▶ Extracted information:
Segment Open
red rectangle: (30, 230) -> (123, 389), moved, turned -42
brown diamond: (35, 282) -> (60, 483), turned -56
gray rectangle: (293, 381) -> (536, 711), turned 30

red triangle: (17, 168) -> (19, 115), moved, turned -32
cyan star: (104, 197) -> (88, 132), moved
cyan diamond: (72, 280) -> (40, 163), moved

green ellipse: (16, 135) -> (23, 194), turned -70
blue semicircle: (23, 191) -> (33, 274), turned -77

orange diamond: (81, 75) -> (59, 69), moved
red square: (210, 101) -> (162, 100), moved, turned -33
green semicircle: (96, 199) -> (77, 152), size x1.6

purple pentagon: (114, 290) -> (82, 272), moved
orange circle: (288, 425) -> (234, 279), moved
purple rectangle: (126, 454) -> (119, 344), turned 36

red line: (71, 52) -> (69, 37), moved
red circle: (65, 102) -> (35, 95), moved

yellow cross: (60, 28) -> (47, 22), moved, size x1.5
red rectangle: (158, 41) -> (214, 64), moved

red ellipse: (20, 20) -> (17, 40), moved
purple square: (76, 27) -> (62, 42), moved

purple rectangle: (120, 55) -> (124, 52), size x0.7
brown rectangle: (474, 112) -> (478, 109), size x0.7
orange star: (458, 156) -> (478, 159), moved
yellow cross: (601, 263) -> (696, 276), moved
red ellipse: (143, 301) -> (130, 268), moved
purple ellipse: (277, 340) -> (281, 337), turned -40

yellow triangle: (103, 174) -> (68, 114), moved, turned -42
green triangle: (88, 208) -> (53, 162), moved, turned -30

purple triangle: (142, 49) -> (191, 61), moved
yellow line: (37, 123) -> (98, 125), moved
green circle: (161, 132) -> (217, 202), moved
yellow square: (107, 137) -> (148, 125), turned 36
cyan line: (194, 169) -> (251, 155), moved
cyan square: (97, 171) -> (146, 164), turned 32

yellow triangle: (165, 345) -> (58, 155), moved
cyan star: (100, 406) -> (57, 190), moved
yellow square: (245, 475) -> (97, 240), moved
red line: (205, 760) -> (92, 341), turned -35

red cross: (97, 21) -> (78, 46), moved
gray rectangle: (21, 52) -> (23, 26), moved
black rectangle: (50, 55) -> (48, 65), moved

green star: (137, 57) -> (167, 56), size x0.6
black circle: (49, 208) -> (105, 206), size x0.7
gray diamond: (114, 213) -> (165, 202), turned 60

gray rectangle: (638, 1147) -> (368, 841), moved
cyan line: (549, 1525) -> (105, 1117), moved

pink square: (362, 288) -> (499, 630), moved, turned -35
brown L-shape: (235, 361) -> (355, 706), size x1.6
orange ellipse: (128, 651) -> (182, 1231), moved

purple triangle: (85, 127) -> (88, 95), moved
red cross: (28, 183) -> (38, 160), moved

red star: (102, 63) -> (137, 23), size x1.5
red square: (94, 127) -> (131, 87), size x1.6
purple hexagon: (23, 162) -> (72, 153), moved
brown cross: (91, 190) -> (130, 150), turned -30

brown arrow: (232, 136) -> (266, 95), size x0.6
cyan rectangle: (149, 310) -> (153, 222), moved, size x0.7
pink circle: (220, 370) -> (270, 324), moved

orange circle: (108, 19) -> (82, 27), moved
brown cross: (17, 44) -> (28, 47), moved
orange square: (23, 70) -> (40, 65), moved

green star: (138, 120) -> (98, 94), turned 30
Segment Closed
All lines from the one that contains "gray diamond: (114, 213)" to the last line above must be given again exactly, with both included and nothing added.

gray diamond: (114, 213) -> (165, 202), turned 60

gray rectangle: (638, 1147) -> (368, 841), moved
cyan line: (549, 1525) -> (105, 1117), moved

pink square: (362, 288) -> (499, 630), moved, turned -35
brown L-shape: (235, 361) -> (355, 706), size x1.6
orange ellipse: (128, 651) -> (182, 1231), moved

purple triangle: (85, 127) -> (88, 95), moved
red cross: (28, 183) -> (38, 160), moved

red star: (102, 63) -> (137, 23), size x1.5
red square: (94, 127) -> (131, 87), size x1.6
purple hexagon: (23, 162) -> (72, 153), moved
brown cross: (91, 190) -> (130, 150), turned -30

brown arrow: (232, 136) -> (266, 95), size x0.6
cyan rectangle: (149, 310) -> (153, 222), moved, size x0.7
pink circle: (220, 370) -> (270, 324), moved

orange circle: (108, 19) -> (82, 27), moved
brown cross: (17, 44) -> (28, 47), moved
orange square: (23, 70) -> (40, 65), moved

green star: (138, 120) -> (98, 94), turned 30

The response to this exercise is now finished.